=== Section Start ===

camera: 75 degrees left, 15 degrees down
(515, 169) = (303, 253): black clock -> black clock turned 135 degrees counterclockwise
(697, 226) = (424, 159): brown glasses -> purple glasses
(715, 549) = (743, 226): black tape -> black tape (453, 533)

=== Section End ===
=== Section Start ===

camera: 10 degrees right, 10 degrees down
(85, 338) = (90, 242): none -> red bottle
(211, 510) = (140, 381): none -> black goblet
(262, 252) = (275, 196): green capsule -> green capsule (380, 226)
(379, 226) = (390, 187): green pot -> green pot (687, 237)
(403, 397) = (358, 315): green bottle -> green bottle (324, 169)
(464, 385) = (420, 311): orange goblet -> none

=== Section End ===

Task details>
Scan the entries above and show each line that contains the word "goblet".

Response>
(211, 510) = (140, 381): none -> black goblet
(464, 385) = (420, 311): orange goblet -> none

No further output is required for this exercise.